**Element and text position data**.
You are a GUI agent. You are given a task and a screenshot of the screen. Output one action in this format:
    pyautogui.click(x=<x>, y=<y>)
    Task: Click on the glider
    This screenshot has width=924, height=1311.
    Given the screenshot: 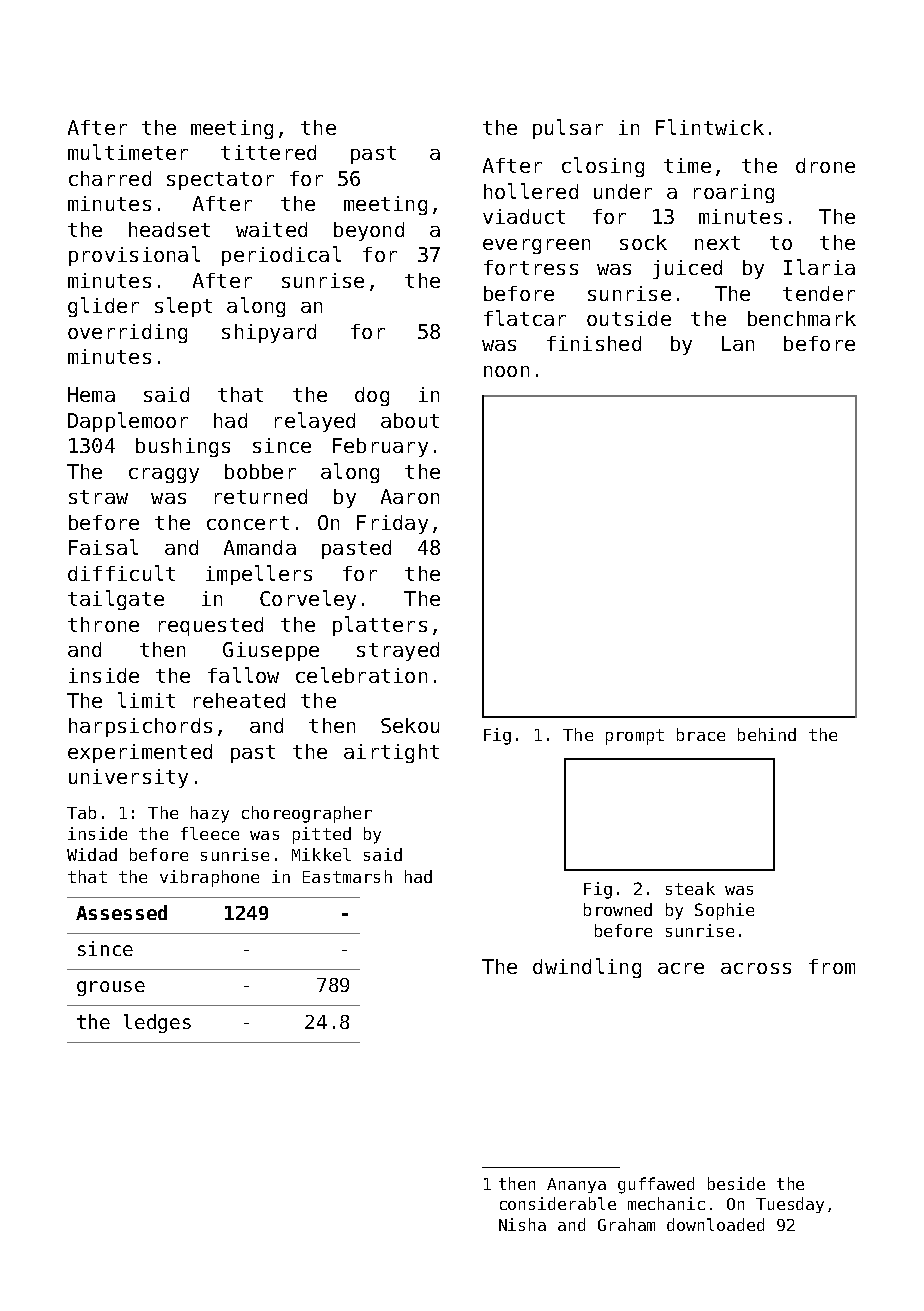 What is the action you would take?
    pyautogui.click(x=103, y=307)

**Written instruction**. Reproduce the listing from its first line through the line containing "This screenshot has", swapping in "sailplane" wherever "glider" appears and keeping everything else the same.

**Task output**.
You are a GUI agent. You are given a task and a screenshot of the screen. Output one action in this format:
    pyautogui.click(x=<x>, y=<y>)
    Task: Click on the sailplane
    This screenshot has width=924, height=1311.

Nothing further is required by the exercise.